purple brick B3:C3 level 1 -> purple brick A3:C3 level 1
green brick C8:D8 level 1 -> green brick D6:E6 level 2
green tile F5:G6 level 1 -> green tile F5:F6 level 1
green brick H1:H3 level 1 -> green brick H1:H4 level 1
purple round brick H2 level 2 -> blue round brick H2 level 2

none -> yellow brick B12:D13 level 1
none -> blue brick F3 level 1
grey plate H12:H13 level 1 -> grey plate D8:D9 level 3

____

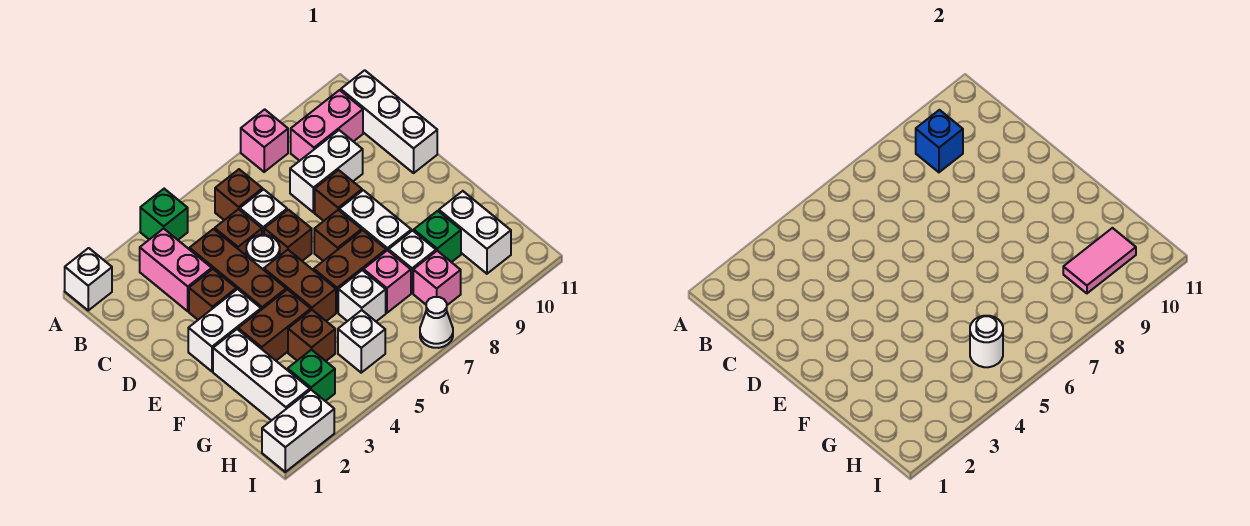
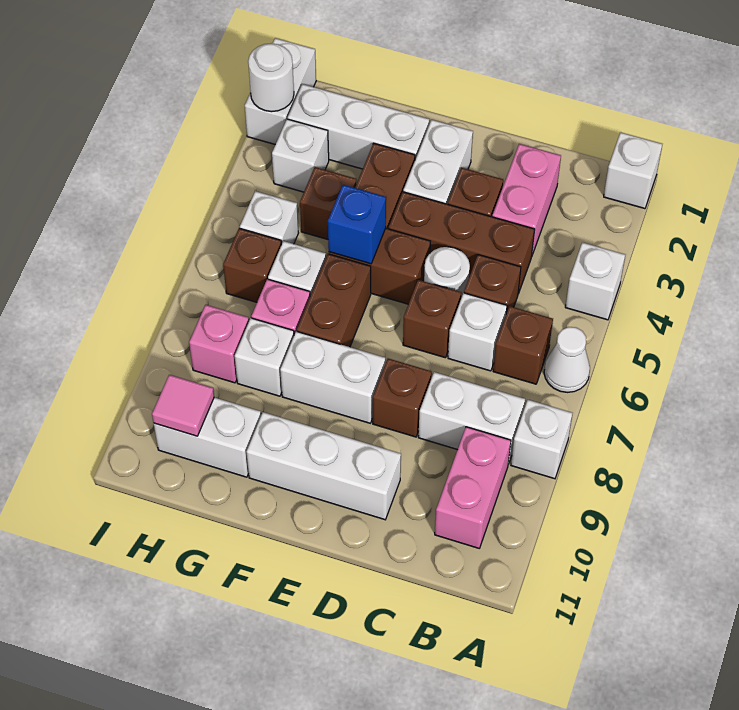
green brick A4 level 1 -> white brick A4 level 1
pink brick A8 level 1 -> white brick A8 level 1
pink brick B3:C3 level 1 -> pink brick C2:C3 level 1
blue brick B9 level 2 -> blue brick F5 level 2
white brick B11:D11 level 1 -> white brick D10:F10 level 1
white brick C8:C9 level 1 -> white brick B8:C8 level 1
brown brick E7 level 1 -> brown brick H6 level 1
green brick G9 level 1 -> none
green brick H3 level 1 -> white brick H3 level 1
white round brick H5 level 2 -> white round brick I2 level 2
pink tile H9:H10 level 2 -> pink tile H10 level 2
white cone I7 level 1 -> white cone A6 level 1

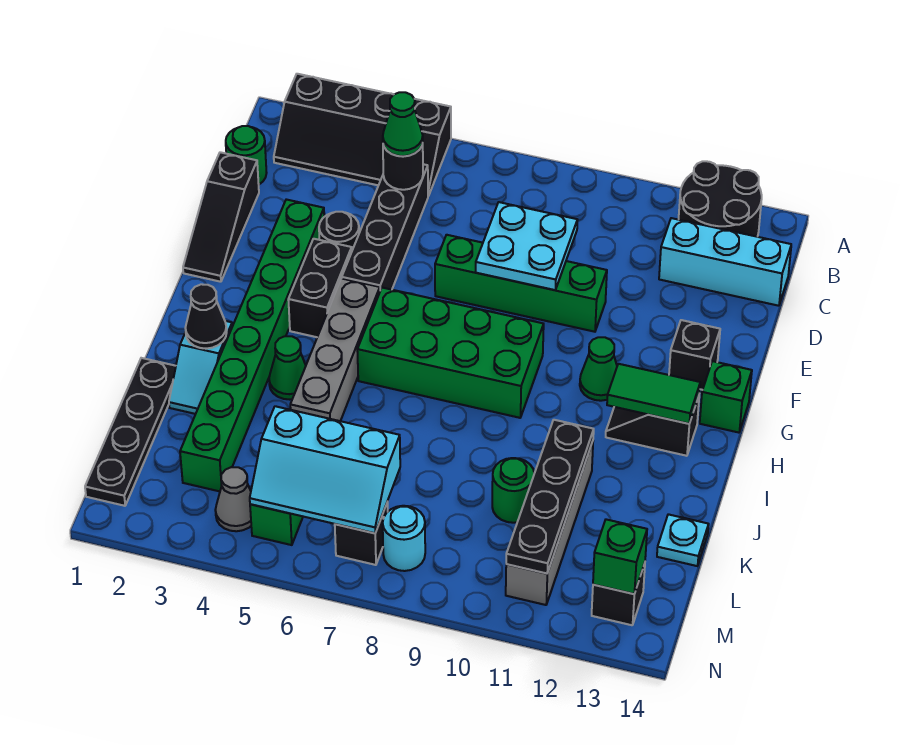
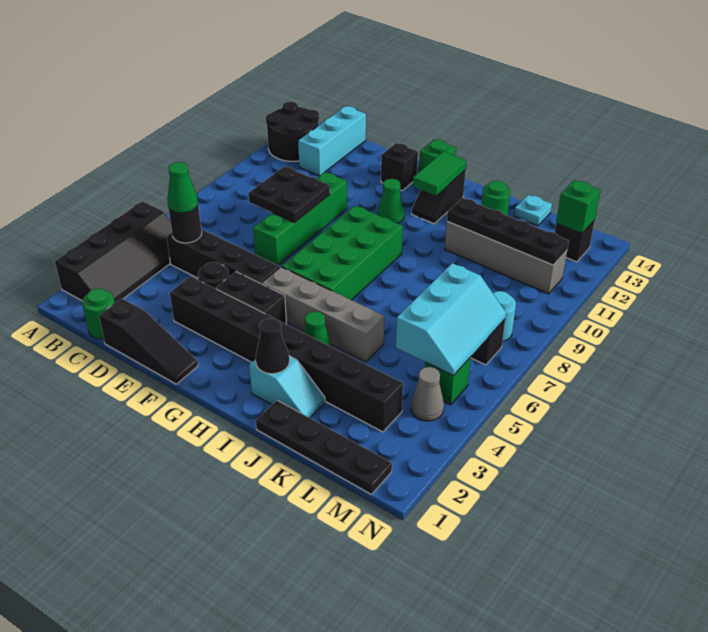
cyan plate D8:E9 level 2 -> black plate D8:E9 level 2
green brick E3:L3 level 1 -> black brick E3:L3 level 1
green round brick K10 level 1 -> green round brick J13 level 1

____

# [Exercise description]
The answer should consist of every line above in which "blue" appears.

# [Result of the task]
purple round brick H2 level 2 -> blue round brick H2 level 2
none -> blue brick F3 level 1
blue brick B9 level 2 -> blue brick F5 level 2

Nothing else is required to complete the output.